##### DATA UNDER STUDY
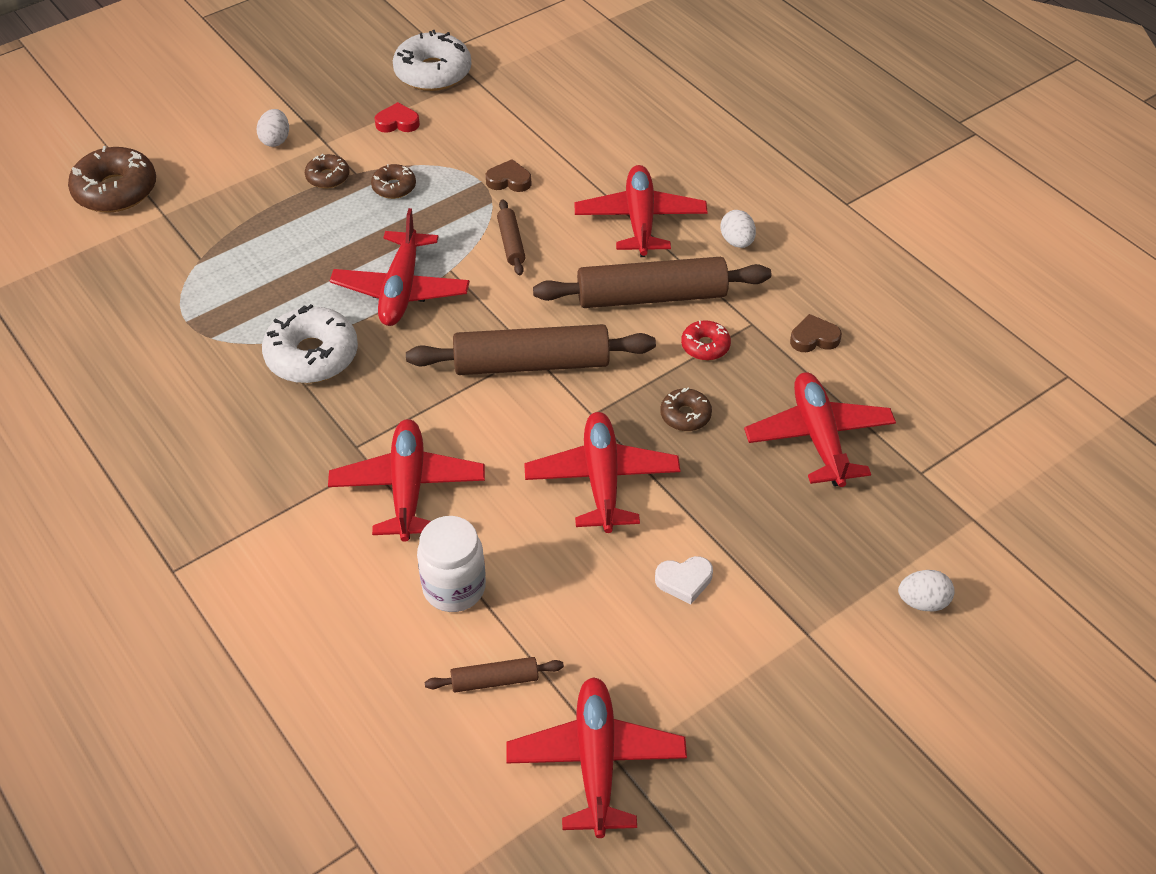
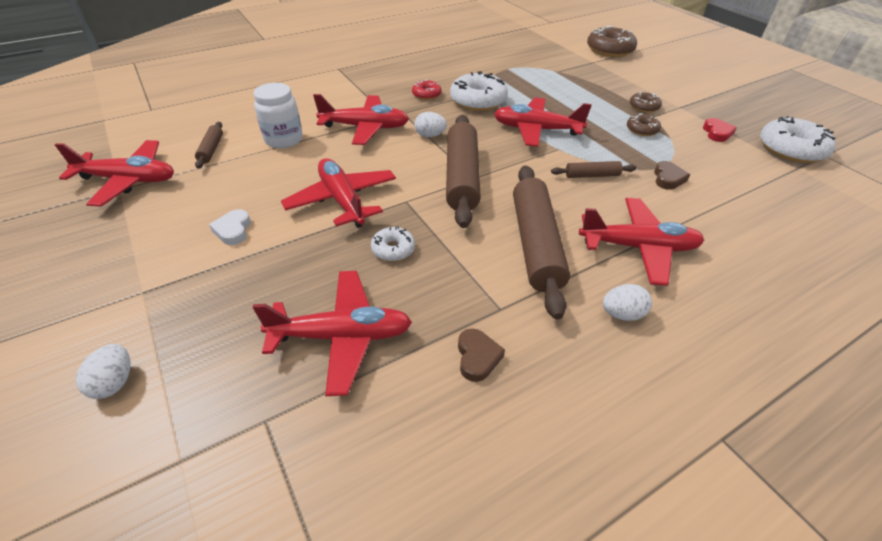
camera: 95 degrees right, 5 degrees down
(275, 140) = (674, 91): white egg -> white egg (430, 135)
(602, 480) = (342, 200): red plane -> red plane turned 120 degrees counterclockwise
(685, 415) = (393, 249): brown donut -> white donut
(705, 346) = (472, 271): red donut -> red donut (426, 95)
##########
- [WHAT TO PRODUCE]: All lines from the one containing "(602, 480) = (342, 200): red" through the end of the data, and no others, are to be given again word for word.

- [RESPONSE BOX]:
(602, 480) = (342, 200): red plane -> red plane turned 120 degrees counterclockwise
(685, 415) = (393, 249): brown donut -> white donut
(705, 346) = (472, 271): red donut -> red donut (426, 95)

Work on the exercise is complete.